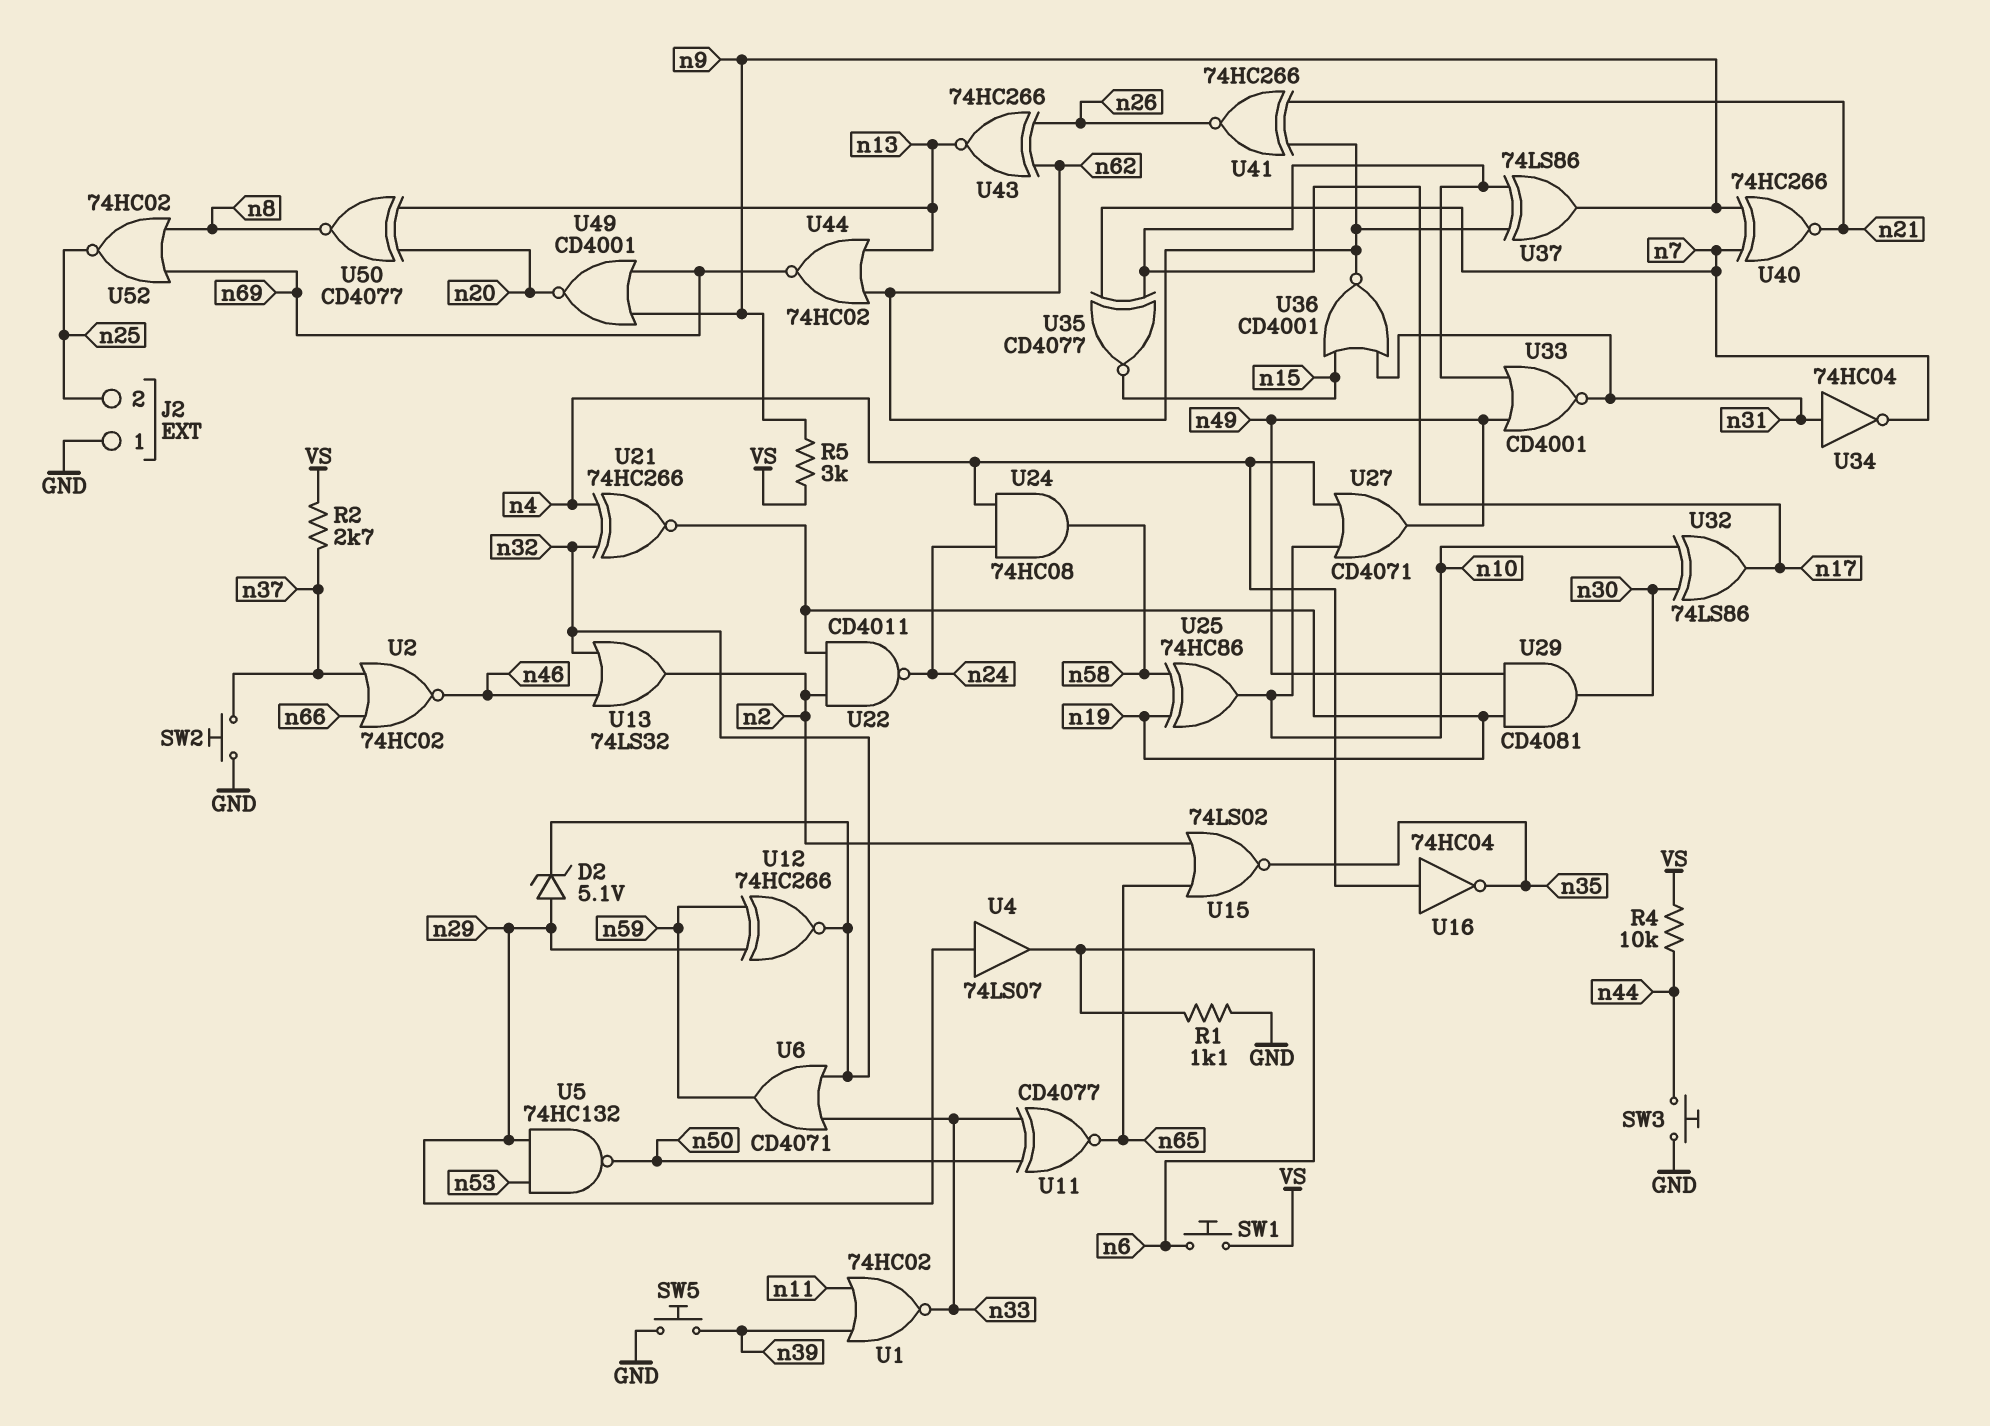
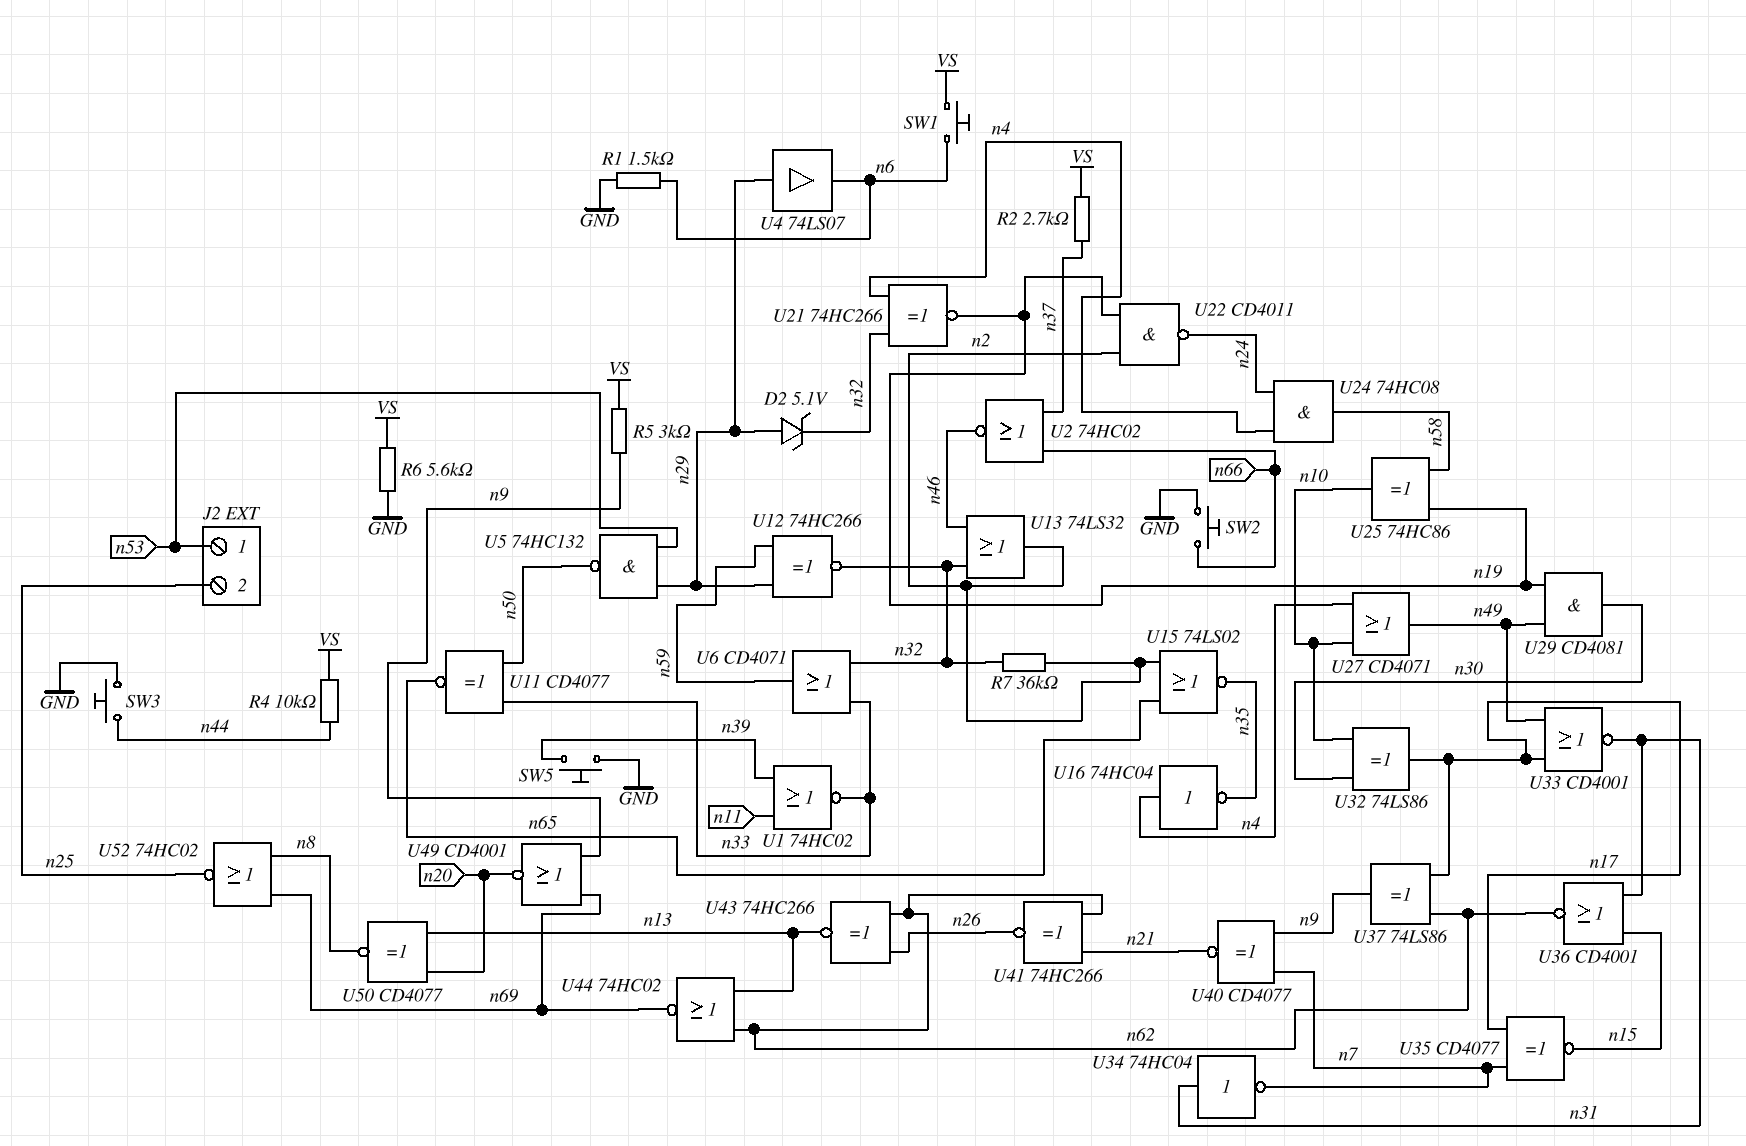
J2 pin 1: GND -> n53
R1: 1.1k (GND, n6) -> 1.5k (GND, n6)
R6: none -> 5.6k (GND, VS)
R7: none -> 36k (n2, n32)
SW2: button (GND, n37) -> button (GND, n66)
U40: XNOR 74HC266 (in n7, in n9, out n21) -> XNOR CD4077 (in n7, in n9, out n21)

| Problem statement |
Copy the material verbatim. The pictures are not part of the copy.

| Response area |
J2 pin 1: GND -> n53
R1: 1.1k (GND, n6) -> 1.5k (GND, n6)
R6: none -> 5.6k (GND, VS)
R7: none -> 36k (n2, n32)
SW2: button (GND, n37) -> button (GND, n66)
U40: XNOR 74HC266 (in n7, in n9, out n21) -> XNOR CD4077 (in n7, in n9, out n21)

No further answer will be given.